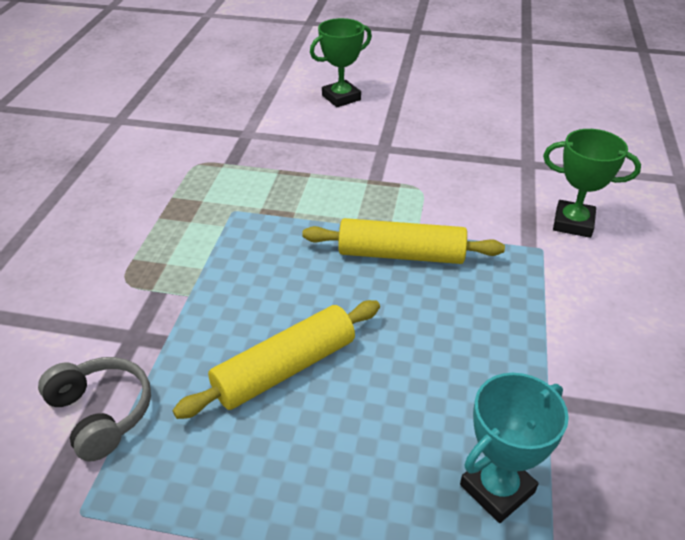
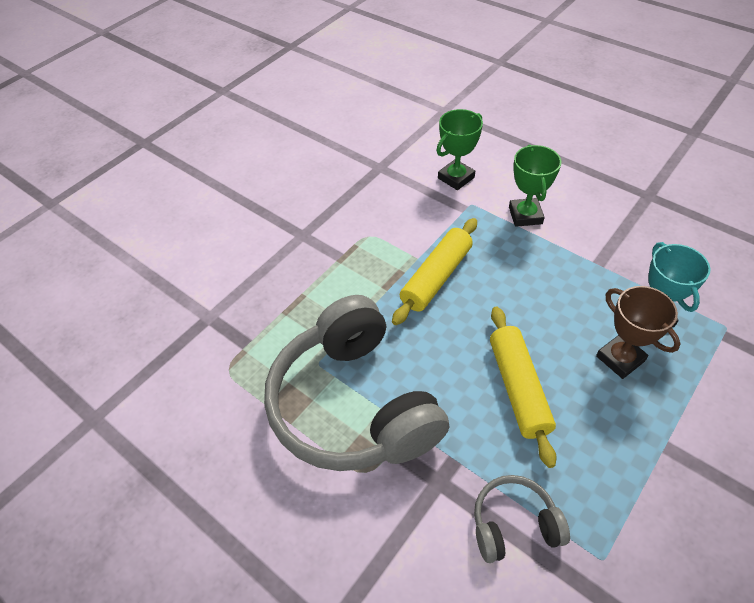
camera: 60 degrees left, 10 degrees up
green trophy [310,18,372,107] -> green trophy moved to [509,145,562,227]
none -> grey headphones [264,295,450,471]
none -> brown trophy [596,286,680,379]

- - - - -

§ YOUR ASSIGNMENT
Set down the lines above exactly as written. Begin at the line containing "green trophy [310,18,372,107]" and stop after the last line.

§ ANSWER SPACE
green trophy [310,18,372,107] -> green trophy moved to [509,145,562,227]
none -> grey headphones [264,295,450,471]
none -> brown trophy [596,286,680,379]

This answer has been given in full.